WORK ORDER:
Give each entry back by retyping it exactly as written.

INFORMATION PROVIDED:
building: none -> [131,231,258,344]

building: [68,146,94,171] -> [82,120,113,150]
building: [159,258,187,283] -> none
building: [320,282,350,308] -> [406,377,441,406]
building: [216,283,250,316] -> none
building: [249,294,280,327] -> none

EXERCISE SOLUTION:
building: none -> [131,231,258,344]

building: [68,146,94,171] -> [82,120,113,150]
building: [159,258,187,283] -> none
building: [320,282,350,308] -> [406,377,441,406]
building: [216,283,250,316] -> none
building: [249,294,280,327] -> none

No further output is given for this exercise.